Problem statement: Your answer must be an exact copy of the listing, with the images left out.

Data for analysis:

%%

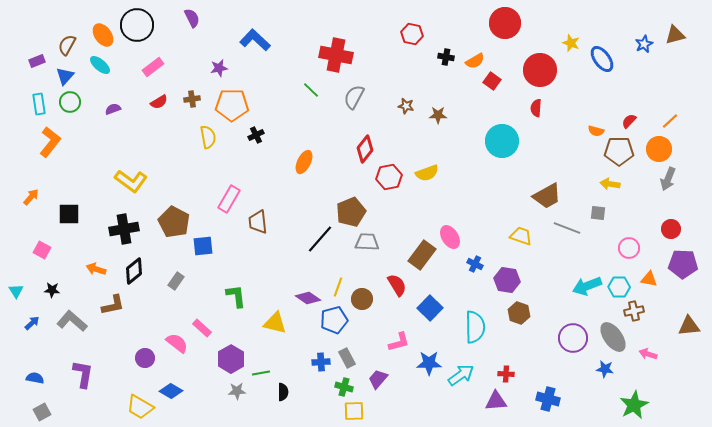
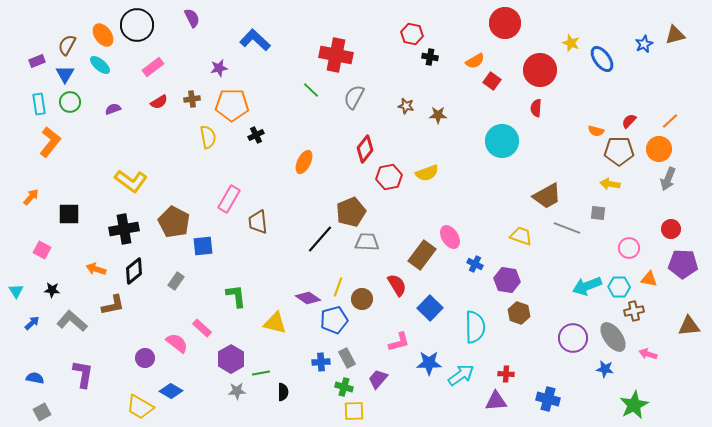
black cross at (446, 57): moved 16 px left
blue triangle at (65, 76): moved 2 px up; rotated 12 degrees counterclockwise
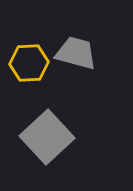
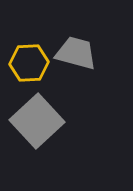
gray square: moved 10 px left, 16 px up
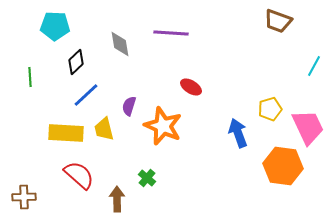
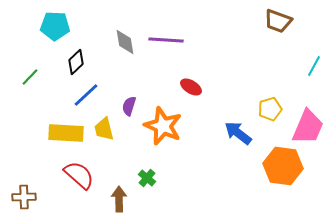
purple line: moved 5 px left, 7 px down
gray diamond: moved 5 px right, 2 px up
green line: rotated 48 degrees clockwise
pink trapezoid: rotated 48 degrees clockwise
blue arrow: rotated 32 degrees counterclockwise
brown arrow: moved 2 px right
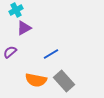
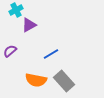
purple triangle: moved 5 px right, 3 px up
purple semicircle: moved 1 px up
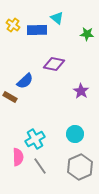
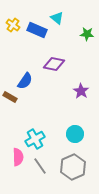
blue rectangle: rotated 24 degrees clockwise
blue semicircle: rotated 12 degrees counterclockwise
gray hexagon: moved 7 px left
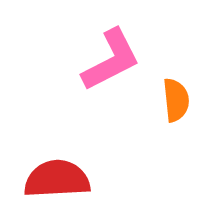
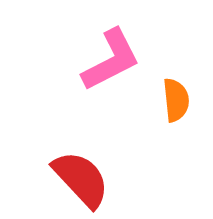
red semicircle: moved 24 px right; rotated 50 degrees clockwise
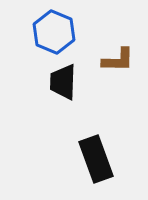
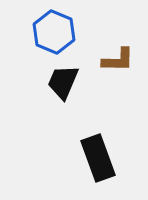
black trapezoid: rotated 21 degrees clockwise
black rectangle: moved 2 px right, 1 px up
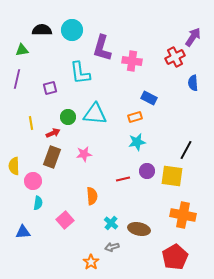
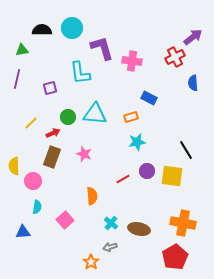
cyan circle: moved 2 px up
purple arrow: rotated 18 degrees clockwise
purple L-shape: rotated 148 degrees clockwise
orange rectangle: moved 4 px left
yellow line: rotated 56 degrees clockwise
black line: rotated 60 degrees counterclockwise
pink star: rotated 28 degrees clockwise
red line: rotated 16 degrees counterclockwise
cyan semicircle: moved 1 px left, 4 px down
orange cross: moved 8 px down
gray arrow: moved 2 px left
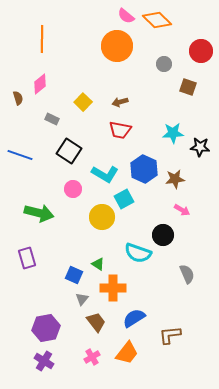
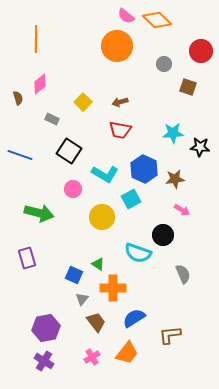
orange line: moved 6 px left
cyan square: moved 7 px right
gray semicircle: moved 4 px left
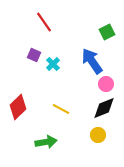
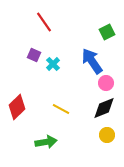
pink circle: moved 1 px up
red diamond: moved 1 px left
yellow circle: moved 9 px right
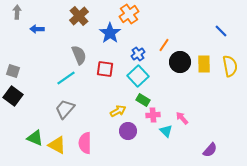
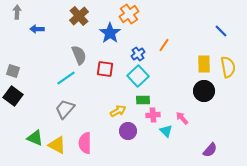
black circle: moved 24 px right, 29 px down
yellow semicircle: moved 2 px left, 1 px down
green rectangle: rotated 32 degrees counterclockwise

%%

Reply:
black cross at (446, 57): moved 16 px left
blue triangle at (65, 76): moved 2 px up; rotated 12 degrees counterclockwise
gray square: moved 10 px left, 16 px up
purple line: moved 5 px left, 7 px down
gray diamond: moved 5 px right, 2 px up
green line: rotated 48 degrees clockwise
pink trapezoid: rotated 48 degrees clockwise
blue arrow: rotated 32 degrees counterclockwise
brown arrow: moved 2 px right
purple triangle: moved 5 px right, 3 px up
purple semicircle: moved 1 px up
blue rectangle: rotated 24 degrees clockwise
blue semicircle: rotated 12 degrees counterclockwise
gray hexagon: moved 7 px left
red semicircle: moved 24 px right; rotated 50 degrees clockwise
black trapezoid: rotated 21 degrees clockwise
black rectangle: moved 2 px right, 1 px up
cyan circle: moved 2 px up
purple arrow: rotated 18 degrees clockwise
purple L-shape: rotated 148 degrees clockwise
orange rectangle: moved 4 px left
yellow line: rotated 56 degrees clockwise
black line: rotated 60 degrees counterclockwise
pink star: rotated 28 degrees clockwise
red line: rotated 16 degrees counterclockwise
cyan semicircle: moved 1 px left, 4 px down
orange cross: moved 8 px down
gray arrow: moved 2 px left
orange line: moved 6 px left
cyan square: moved 7 px right
gray semicircle: moved 4 px left
pink circle: moved 1 px up
red diamond: moved 1 px left
yellow circle: moved 9 px right
black circle: moved 24 px right, 29 px down
yellow semicircle: moved 2 px left, 1 px down
green rectangle: rotated 32 degrees counterclockwise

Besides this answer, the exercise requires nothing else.